• [Instructions for the task]:
Please copy the last part of the entries exactly: the line that has "(644, 269) = (569, 570): white" and every line up to and including the end, nothing more.

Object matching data
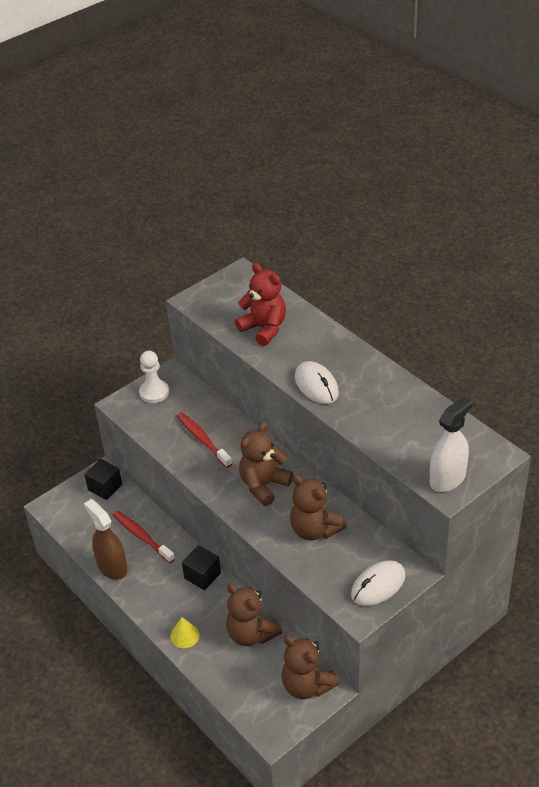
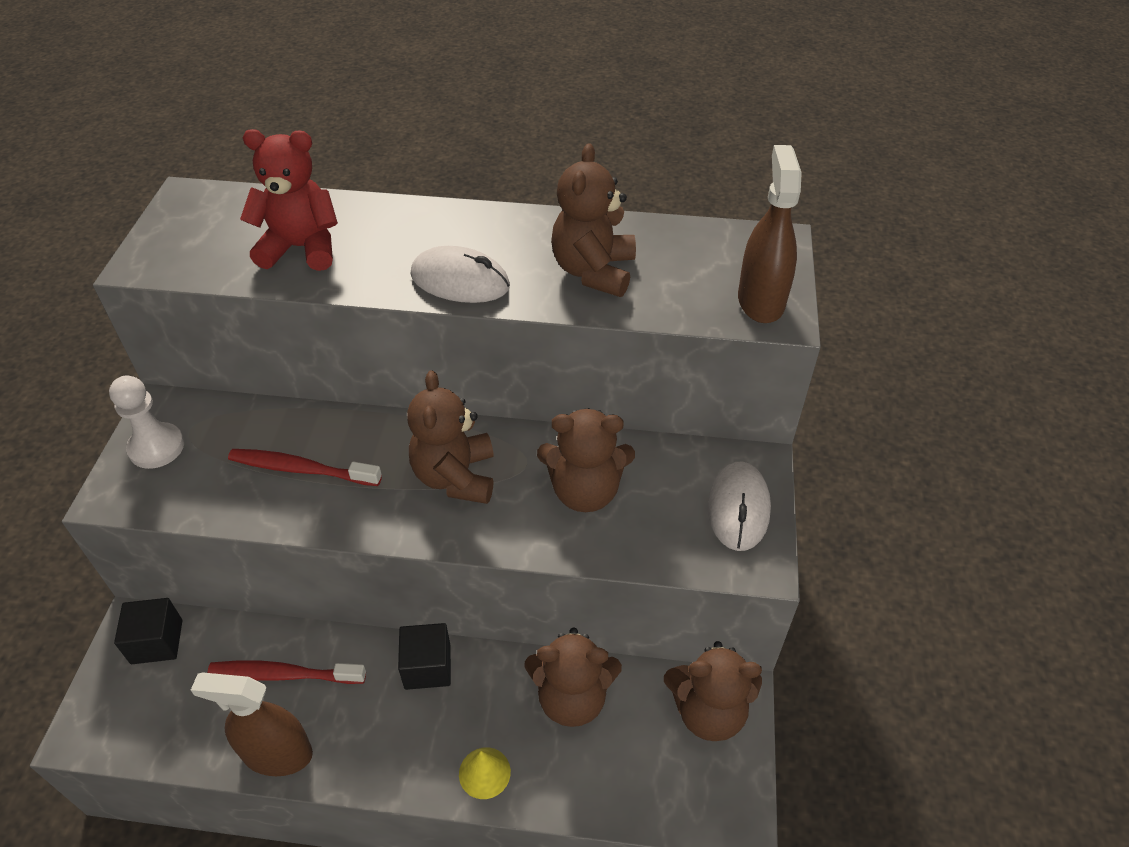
camera: 45 degrees left, 5 degrees up
(383, 416) = (593, 271): none -> brown teddy bear
(447, 479) = (761, 301): white spray bottle -> brown spray bottle

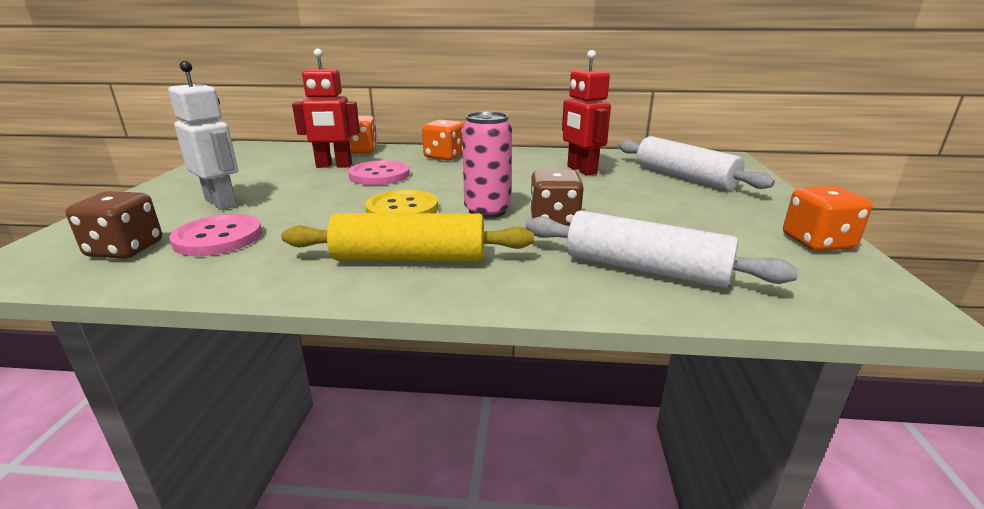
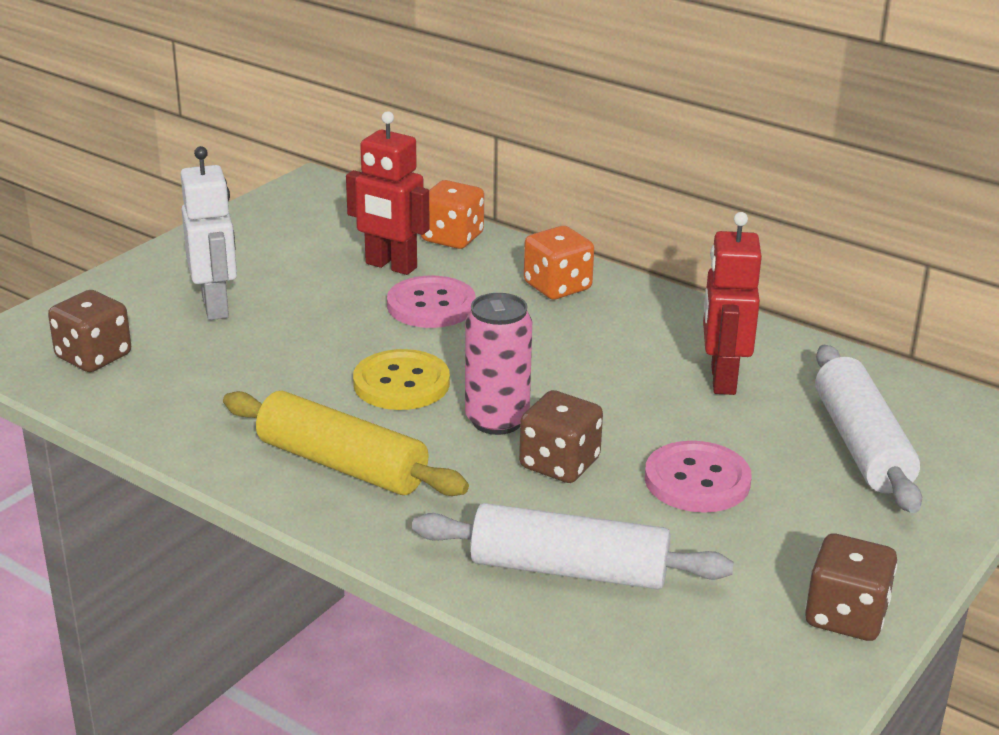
camera: 30 degrees right, 5 degrees up
(218, 238) = (182, 367): pink button -> pink button (697, 480)
(644, 269) = (569, 570): white rolling pin -> white rolling pin turned 45 degrees counterclockwise
(817, 242) = (846, 616): orange dice -> brown dice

• [Solution]:
(644, 269) = (569, 570): white rolling pin -> white rolling pin turned 45 degrees counterclockwise
(817, 242) = (846, 616): orange dice -> brown dice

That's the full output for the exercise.